- **YOUR TASK**
Transcribe exactly the line that contains "green tile C7" and each line that comes after it in the material, the last line included, and nothing more.

- **SOURCE MATERIAL**

-- Opening Marker --

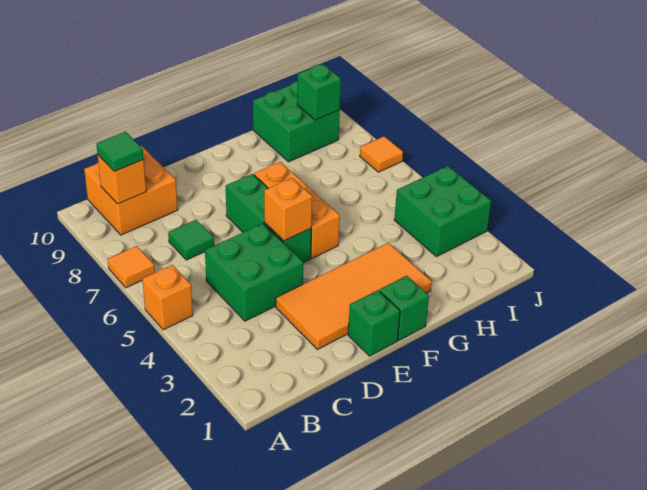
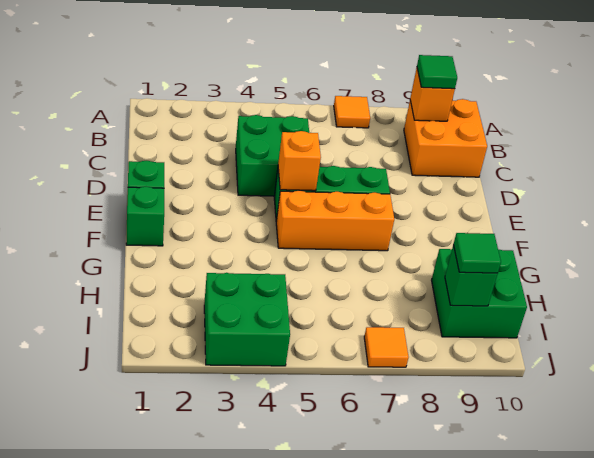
orange brick A5 level 1 -> none
green tile C7 level 1 -> green tile I9 level 3
orange tile D2:G3 level 1 -> none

-- Closing Marker --

- **RESULT FOR THIS TASK**
green tile C7 level 1 -> green tile I9 level 3
orange tile D2:G3 level 1 -> none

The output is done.